### Source records:
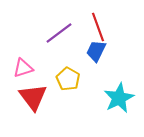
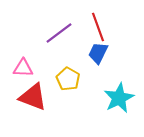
blue trapezoid: moved 2 px right, 2 px down
pink triangle: rotated 20 degrees clockwise
red triangle: rotated 32 degrees counterclockwise
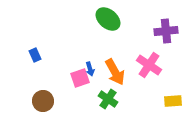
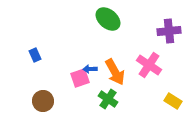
purple cross: moved 3 px right
blue arrow: rotated 104 degrees clockwise
yellow rectangle: rotated 36 degrees clockwise
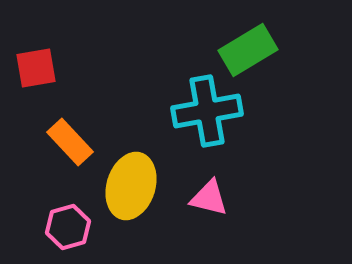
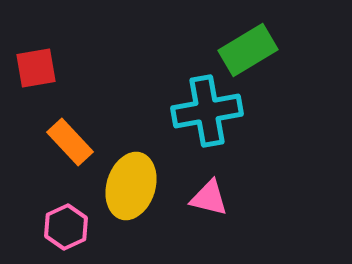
pink hexagon: moved 2 px left; rotated 9 degrees counterclockwise
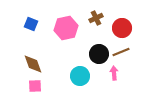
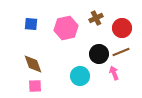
blue square: rotated 16 degrees counterclockwise
pink arrow: rotated 16 degrees counterclockwise
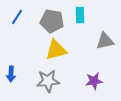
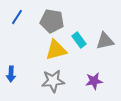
cyan rectangle: moved 1 px left, 25 px down; rotated 35 degrees counterclockwise
gray star: moved 5 px right
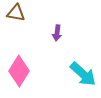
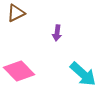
brown triangle: rotated 36 degrees counterclockwise
pink diamond: rotated 76 degrees counterclockwise
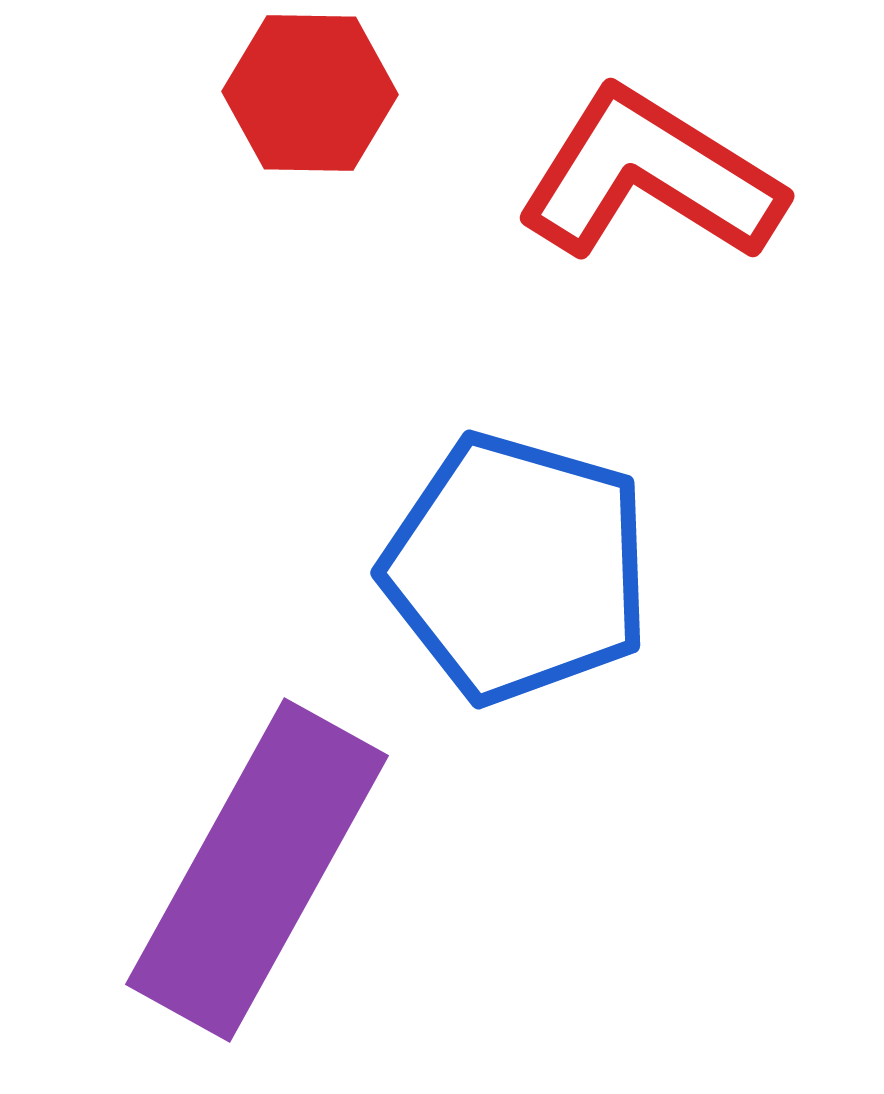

### Task brief:
Leaving every picture aside, transcribe exactly the lines from the one that contains "pink triangle: rotated 20 degrees clockwise" through the final line of the listing above, inclusive.

### Result of the exercise:
pink triangle: rotated 20 degrees clockwise
red triangle: rotated 32 degrees counterclockwise
purple cross: moved 3 px right
blue arrow: rotated 104 degrees clockwise
yellow rectangle: rotated 36 degrees clockwise
pink hexagon: moved 2 px left; rotated 9 degrees counterclockwise
blue square: rotated 16 degrees counterclockwise
pink arrow: rotated 16 degrees counterclockwise
cyan rectangle: moved 1 px left, 25 px down; rotated 35 degrees counterclockwise
gray star: moved 5 px right
brown triangle: rotated 36 degrees counterclockwise
pink diamond: rotated 76 degrees counterclockwise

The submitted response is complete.